[Data in this exercise — start]
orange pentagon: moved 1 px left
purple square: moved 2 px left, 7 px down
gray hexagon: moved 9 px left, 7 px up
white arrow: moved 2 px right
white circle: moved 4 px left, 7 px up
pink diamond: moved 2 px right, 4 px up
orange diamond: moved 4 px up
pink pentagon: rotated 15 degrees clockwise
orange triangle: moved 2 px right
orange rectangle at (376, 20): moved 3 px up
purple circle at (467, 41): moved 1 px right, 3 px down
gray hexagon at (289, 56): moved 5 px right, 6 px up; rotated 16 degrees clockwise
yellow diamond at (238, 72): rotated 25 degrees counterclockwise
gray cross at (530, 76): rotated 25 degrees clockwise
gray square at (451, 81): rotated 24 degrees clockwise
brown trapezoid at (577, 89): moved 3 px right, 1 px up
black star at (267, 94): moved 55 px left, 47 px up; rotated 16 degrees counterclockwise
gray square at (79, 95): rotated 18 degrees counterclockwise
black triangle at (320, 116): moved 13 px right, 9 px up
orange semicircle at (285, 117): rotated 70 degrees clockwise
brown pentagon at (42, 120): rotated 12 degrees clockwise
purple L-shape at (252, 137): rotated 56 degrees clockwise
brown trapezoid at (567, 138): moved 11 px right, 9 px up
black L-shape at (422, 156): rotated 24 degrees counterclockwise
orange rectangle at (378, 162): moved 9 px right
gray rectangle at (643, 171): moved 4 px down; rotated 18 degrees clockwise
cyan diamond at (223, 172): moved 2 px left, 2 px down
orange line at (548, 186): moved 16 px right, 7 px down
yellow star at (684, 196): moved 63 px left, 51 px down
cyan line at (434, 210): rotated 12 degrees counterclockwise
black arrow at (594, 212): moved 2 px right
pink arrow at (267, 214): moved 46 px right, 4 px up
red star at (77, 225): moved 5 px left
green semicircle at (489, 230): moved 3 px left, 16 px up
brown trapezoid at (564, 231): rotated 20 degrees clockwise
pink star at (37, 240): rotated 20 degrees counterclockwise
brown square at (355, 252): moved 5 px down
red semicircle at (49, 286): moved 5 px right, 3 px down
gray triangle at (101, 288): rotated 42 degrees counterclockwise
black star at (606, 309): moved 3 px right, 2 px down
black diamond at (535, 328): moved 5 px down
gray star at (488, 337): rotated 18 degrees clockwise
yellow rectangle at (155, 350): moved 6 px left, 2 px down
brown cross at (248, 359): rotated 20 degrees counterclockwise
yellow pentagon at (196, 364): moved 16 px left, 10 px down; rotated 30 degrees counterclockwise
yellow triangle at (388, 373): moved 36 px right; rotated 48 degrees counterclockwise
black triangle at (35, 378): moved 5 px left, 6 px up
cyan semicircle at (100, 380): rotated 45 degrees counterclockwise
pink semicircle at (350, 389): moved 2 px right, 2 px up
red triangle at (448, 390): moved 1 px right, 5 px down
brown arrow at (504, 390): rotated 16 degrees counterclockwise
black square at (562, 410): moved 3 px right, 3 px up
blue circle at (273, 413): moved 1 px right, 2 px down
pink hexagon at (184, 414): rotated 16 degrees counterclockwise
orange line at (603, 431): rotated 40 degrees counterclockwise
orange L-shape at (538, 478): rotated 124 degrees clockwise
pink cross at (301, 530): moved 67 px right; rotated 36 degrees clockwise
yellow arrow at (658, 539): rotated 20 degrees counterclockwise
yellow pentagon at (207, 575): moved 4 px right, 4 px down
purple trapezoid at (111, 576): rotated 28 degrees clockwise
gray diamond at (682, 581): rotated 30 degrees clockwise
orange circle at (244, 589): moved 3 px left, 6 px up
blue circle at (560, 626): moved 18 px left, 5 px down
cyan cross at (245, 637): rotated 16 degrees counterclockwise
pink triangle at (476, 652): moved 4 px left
[Data in this exercise — finish]
_Task brief_.
Each line in the listing above from the one containing "black triangle at (35, 378): moved" through the one containing "red triangle at" should be repeated exactly, and no other line.

_Answer to the exercise_.
black triangle at (35, 378): moved 5 px left, 6 px up
cyan semicircle at (100, 380): rotated 45 degrees counterclockwise
pink semicircle at (350, 389): moved 2 px right, 2 px up
red triangle at (448, 390): moved 1 px right, 5 px down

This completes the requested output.